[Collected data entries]
= = = = = = =

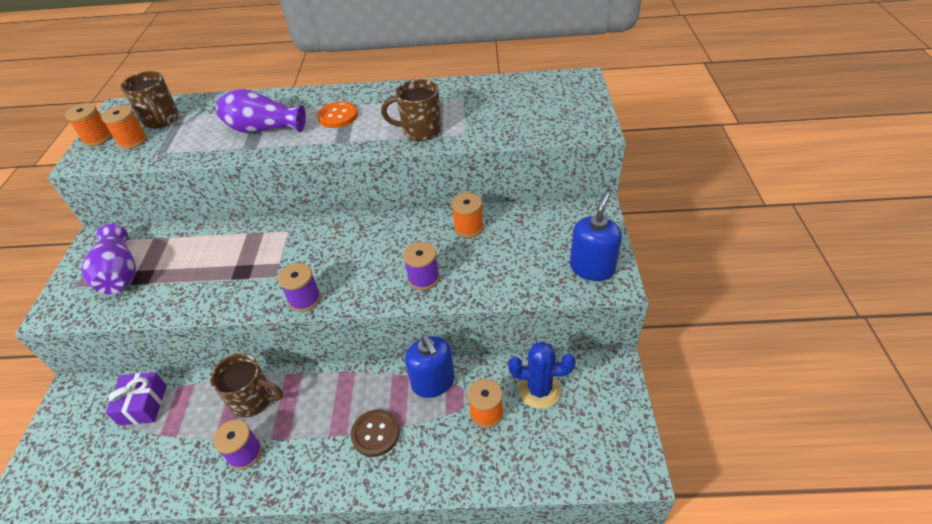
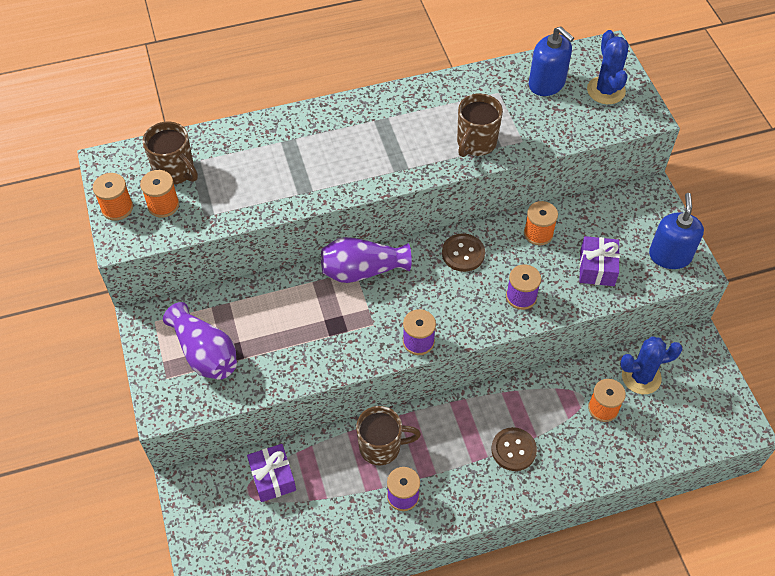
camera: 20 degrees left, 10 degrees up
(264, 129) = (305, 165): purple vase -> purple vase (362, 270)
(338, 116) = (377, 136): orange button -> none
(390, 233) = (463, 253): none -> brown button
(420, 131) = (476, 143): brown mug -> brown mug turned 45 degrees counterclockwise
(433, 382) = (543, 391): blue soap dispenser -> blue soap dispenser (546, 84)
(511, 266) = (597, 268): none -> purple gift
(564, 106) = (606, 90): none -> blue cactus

= = = = = = =

__Task objective__.
Which lines of the entries above contain the word "degrees"? Copy each of them.

__Written reply__.
camera: 20 degrees left, 10 degrees up
(420, 131) = (476, 143): brown mug -> brown mug turned 45 degrees counterclockwise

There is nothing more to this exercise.